Coordinate-based object records
==================================================

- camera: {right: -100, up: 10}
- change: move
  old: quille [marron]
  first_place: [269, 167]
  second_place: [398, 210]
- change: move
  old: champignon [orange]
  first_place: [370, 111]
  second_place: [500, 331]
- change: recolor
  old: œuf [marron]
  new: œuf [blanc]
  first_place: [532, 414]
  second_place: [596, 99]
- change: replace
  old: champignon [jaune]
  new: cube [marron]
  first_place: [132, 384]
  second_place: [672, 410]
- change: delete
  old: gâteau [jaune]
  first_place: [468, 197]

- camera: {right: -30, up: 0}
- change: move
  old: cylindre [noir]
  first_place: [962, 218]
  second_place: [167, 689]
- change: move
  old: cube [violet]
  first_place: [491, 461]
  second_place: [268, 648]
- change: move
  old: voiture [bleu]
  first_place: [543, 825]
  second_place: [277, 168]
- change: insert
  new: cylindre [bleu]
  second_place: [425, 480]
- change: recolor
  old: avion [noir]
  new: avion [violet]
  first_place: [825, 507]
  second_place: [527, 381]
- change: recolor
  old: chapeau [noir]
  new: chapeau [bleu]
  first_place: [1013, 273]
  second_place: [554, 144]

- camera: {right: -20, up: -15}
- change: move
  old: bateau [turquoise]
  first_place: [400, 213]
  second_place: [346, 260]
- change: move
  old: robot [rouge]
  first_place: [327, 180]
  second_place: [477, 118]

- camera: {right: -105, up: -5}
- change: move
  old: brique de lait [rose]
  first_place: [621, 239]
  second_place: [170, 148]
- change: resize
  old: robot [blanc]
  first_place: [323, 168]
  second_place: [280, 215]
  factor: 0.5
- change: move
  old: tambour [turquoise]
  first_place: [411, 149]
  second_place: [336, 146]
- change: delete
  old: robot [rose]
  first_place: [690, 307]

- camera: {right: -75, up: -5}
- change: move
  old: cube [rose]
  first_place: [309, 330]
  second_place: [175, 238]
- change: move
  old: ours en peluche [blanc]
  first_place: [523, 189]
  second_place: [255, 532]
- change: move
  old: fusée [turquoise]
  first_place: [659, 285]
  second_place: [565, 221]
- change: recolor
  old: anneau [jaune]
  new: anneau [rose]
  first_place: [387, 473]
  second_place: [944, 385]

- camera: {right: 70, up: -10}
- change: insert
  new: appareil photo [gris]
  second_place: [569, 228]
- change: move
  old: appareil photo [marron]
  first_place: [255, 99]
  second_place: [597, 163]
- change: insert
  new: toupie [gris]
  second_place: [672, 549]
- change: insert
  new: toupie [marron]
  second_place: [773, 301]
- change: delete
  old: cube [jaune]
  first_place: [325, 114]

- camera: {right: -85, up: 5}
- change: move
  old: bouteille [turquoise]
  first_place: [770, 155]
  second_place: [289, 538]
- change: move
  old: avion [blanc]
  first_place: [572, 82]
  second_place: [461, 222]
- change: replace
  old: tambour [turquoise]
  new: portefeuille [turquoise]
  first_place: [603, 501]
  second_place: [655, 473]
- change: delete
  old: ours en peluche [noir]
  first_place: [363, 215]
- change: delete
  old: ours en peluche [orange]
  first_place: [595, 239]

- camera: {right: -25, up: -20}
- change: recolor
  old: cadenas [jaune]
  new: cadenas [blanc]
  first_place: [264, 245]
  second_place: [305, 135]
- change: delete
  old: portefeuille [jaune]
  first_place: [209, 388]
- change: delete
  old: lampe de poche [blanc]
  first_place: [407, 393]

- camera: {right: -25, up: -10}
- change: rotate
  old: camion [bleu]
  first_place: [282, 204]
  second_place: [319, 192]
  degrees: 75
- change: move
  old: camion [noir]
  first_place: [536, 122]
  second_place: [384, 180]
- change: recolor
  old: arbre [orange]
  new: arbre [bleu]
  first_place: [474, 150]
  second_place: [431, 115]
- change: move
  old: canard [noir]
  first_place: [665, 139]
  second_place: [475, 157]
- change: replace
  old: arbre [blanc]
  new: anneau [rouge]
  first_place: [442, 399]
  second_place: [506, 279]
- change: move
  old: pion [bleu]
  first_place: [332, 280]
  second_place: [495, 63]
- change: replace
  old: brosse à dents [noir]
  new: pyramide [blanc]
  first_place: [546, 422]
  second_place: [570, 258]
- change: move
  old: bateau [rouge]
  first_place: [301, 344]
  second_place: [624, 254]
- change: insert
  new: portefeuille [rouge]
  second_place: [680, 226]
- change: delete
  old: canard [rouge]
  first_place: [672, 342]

==================================================

= Task details =
Repeat all of the data exactly as given.

= Response below =
- camera: {right: -100, up: 10}
- change: move
  old: quille [marron]
  first_place: [269, 167]
  second_place: [398, 210]
- change: move
  old: champignon [orange]
  first_place: [370, 111]
  second_place: [500, 331]
- change: recolor
  old: œuf [marron]
  new: œuf [blanc]
  first_place: [532, 414]
  second_place: [596, 99]
- change: replace
  old: champignon [jaune]
  new: cube [marron]
  first_place: [132, 384]
  second_place: [672, 410]
- change: delete
  old: gâteau [jaune]
  first_place: [468, 197]

- camera: {right: -30, up: 0}
- change: move
  old: cylindre [noir]
  first_place: [962, 218]
  second_place: [167, 689]
- change: move
  old: cube [violet]
  first_place: [491, 461]
  second_place: [268, 648]
- change: move
  old: voiture [bleu]
  first_place: [543, 825]
  second_place: [277, 168]
- change: insert
  new: cylindre [bleu]
  second_place: [425, 480]
- change: recolor
  old: avion [noir]
  new: avion [violet]
  first_place: [825, 507]
  second_place: [527, 381]
- change: recolor
  old: chapeau [noir]
  new: chapeau [bleu]
  first_place: [1013, 273]
  second_place: [554, 144]

- camera: {right: -20, up: -15}
- change: move
  old: bateau [turquoise]
  first_place: [400, 213]
  second_place: [346, 260]
- change: move
  old: robot [rouge]
  first_place: [327, 180]
  second_place: [477, 118]

- camera: {right: -105, up: -5}
- change: move
  old: brique de lait [rose]
  first_place: [621, 239]
  second_place: [170, 148]
- change: resize
  old: robot [blanc]
  first_place: [323, 168]
  second_place: [280, 215]
  factor: 0.5
- change: move
  old: tambour [turquoise]
  first_place: [411, 149]
  second_place: [336, 146]
- change: delete
  old: robot [rose]
  first_place: [690, 307]

- camera: {right: -75, up: -5}
- change: move
  old: cube [rose]
  first_place: [309, 330]
  second_place: [175, 238]
- change: move
  old: ours en peluche [blanc]
  first_place: [523, 189]
  second_place: [255, 532]
- change: move
  old: fusée [turquoise]
  first_place: [659, 285]
  second_place: [565, 221]
- change: recolor
  old: anneau [jaune]
  new: anneau [rose]
  first_place: [387, 473]
  second_place: [944, 385]

- camera: {right: 70, up: -10}
- change: insert
  new: appareil photo [gris]
  second_place: [569, 228]
- change: move
  old: appareil photo [marron]
  first_place: [255, 99]
  second_place: [597, 163]
- change: insert
  new: toupie [gris]
  second_place: [672, 549]
- change: insert
  new: toupie [marron]
  second_place: [773, 301]
- change: delete
  old: cube [jaune]
  first_place: [325, 114]

- camera: {right: -85, up: 5}
- change: move
  old: bouteille [turquoise]
  first_place: [770, 155]
  second_place: [289, 538]
- change: move
  old: avion [blanc]
  first_place: [572, 82]
  second_place: [461, 222]
- change: replace
  old: tambour [turquoise]
  new: portefeuille [turquoise]
  first_place: [603, 501]
  second_place: [655, 473]
- change: delete
  old: ours en peluche [noir]
  first_place: [363, 215]
- change: delete
  old: ours en peluche [orange]
  first_place: [595, 239]

- camera: {right: -25, up: -20}
- change: recolor
  old: cadenas [jaune]
  new: cadenas [blanc]
  first_place: [264, 245]
  second_place: [305, 135]
- change: delete
  old: portefeuille [jaune]
  first_place: [209, 388]
- change: delete
  old: lampe de poche [blanc]
  first_place: [407, 393]

- camera: {right: -25, up: -10}
- change: rotate
  old: camion [bleu]
  first_place: [282, 204]
  second_place: [319, 192]
  degrees: 75
- change: move
  old: camion [noir]
  first_place: [536, 122]
  second_place: [384, 180]
- change: recolor
  old: arbre [orange]
  new: arbre [bleu]
  first_place: [474, 150]
  second_place: [431, 115]
- change: move
  old: canard [noir]
  first_place: [665, 139]
  second_place: [475, 157]
- change: replace
  old: arbre [blanc]
  new: anneau [rouge]
  first_place: [442, 399]
  second_place: [506, 279]
- change: move
  old: pion [bleu]
  first_place: [332, 280]
  second_place: [495, 63]
- change: replace
  old: brosse à dents [noir]
  new: pyramide [blanc]
  first_place: [546, 422]
  second_place: [570, 258]
- change: move
  old: bateau [rouge]
  first_place: [301, 344]
  second_place: [624, 254]
- change: insert
  new: portefeuille [rouge]
  second_place: [680, 226]
- change: delete
  old: canard [rouge]
  first_place: [672, 342]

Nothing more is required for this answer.